> **Given records**

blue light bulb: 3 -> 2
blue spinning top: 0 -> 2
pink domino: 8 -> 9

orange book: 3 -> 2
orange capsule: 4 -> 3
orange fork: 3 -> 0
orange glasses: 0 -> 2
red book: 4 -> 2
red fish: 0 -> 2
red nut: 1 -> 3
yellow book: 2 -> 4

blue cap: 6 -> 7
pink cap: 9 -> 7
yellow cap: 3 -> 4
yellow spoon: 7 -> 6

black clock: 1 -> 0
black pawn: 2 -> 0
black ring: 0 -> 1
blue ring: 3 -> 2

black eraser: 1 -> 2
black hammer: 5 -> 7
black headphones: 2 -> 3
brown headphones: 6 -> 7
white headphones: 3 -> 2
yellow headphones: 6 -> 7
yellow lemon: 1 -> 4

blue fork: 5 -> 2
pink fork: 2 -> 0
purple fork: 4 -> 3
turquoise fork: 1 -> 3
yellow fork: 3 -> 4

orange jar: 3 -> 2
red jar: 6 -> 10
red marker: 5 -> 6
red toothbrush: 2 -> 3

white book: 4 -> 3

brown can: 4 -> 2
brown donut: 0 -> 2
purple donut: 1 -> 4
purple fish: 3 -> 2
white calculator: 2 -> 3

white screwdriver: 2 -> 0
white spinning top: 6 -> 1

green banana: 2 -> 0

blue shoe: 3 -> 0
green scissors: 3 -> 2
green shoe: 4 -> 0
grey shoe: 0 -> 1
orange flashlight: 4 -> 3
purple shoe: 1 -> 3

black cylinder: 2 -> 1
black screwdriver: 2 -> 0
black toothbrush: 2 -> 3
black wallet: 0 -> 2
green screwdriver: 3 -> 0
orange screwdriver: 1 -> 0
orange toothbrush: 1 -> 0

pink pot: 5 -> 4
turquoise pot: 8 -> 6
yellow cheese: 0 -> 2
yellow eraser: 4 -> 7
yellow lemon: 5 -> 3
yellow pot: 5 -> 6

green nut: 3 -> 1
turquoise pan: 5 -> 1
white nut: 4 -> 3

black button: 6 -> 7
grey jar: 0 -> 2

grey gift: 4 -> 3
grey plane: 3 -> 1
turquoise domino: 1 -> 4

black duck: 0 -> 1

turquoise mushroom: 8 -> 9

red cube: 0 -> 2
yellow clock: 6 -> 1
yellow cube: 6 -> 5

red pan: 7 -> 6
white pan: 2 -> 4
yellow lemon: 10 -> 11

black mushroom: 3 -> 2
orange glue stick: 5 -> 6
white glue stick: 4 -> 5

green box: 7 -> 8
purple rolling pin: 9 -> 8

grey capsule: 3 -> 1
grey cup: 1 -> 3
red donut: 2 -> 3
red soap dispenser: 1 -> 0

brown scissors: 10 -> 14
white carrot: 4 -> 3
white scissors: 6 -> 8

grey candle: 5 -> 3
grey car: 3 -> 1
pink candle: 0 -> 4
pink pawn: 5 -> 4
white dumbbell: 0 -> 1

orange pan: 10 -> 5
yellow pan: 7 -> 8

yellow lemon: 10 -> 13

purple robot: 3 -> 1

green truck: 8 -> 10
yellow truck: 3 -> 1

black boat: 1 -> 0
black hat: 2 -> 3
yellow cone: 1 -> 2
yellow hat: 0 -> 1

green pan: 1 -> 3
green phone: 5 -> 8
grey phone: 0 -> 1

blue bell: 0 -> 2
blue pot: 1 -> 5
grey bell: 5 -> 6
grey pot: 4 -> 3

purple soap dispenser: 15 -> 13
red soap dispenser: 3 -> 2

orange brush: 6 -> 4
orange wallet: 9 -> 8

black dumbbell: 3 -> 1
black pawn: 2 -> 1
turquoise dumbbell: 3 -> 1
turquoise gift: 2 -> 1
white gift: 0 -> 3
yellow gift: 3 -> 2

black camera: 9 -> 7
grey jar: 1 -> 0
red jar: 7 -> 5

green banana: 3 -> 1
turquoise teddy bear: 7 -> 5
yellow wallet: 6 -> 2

> **What is expected**
There is a line above that contains "black boat: 1 -> 0". Copy it and all later lines through the last, exactly, and leave out the rest.

> **Written response**
black boat: 1 -> 0
black hat: 2 -> 3
yellow cone: 1 -> 2
yellow hat: 0 -> 1

green pan: 1 -> 3
green phone: 5 -> 8
grey phone: 0 -> 1

blue bell: 0 -> 2
blue pot: 1 -> 5
grey bell: 5 -> 6
grey pot: 4 -> 3

purple soap dispenser: 15 -> 13
red soap dispenser: 3 -> 2

orange brush: 6 -> 4
orange wallet: 9 -> 8

black dumbbell: 3 -> 1
black pawn: 2 -> 1
turquoise dumbbell: 3 -> 1
turquoise gift: 2 -> 1
white gift: 0 -> 3
yellow gift: 3 -> 2

black camera: 9 -> 7
grey jar: 1 -> 0
red jar: 7 -> 5

green banana: 3 -> 1
turquoise teddy bear: 7 -> 5
yellow wallet: 6 -> 2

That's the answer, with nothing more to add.